## Work request
Please output all of the entries exactly and omit any images they hold.

## Extracted data entries
►

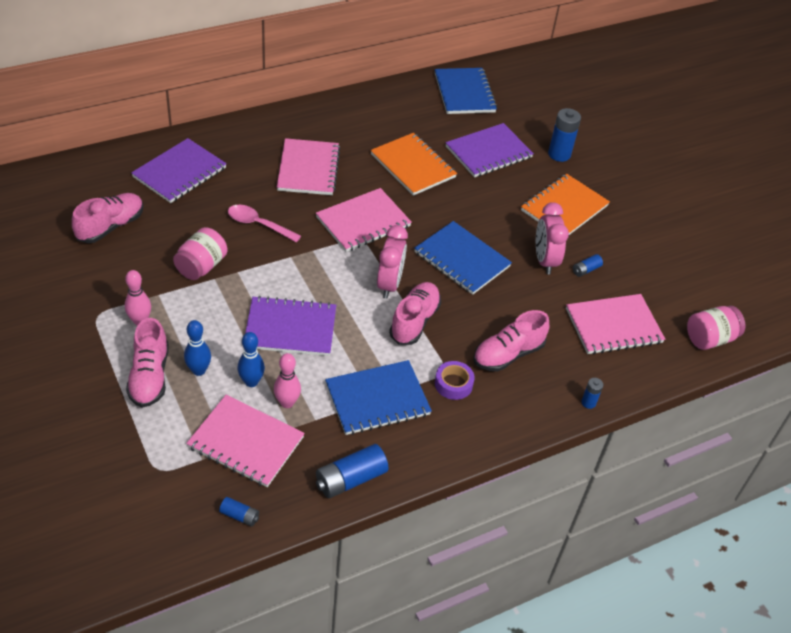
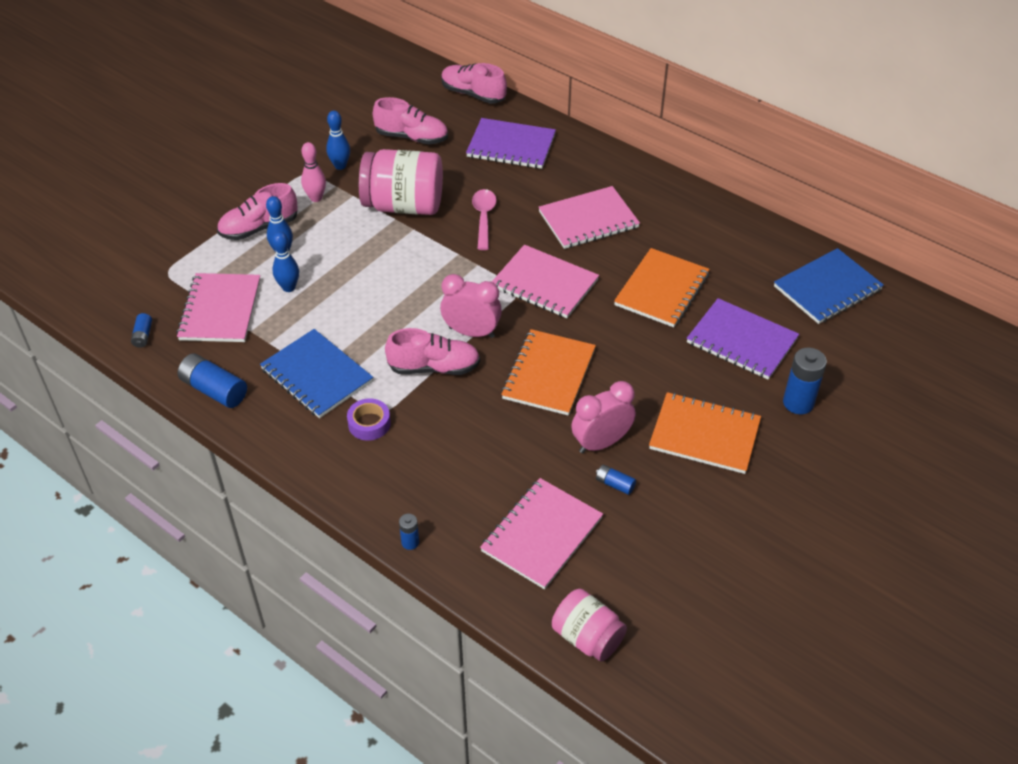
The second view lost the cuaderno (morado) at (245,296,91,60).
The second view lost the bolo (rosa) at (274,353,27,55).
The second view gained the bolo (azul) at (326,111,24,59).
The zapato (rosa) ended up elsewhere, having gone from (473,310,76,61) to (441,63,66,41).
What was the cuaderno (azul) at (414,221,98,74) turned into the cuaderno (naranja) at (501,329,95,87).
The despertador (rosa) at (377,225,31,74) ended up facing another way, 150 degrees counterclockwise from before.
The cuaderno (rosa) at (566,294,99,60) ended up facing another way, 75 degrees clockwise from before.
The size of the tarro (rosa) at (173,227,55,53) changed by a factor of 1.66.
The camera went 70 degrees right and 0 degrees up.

◄

## Answer space
The second view lost the cuaderno (morado) at (245,296,91,60).
The second view lost the bolo (rosa) at (274,353,27,55).
The second view gained the bolo (azul) at (326,111,24,59).
The zapato (rosa) ended up elsewhere, having gone from (473,310,76,61) to (441,63,66,41).
What was the cuaderno (azul) at (414,221,98,74) turned into the cuaderno (naranja) at (501,329,95,87).
The despertador (rosa) at (377,225,31,74) ended up facing another way, 150 degrees counterclockwise from before.
The cuaderno (rosa) at (566,294,99,60) ended up facing another way, 75 degrees clockwise from before.
The size of the tarro (rosa) at (173,227,55,53) changed by a factor of 1.66.
The camera went 70 degrees right and 0 degrees up.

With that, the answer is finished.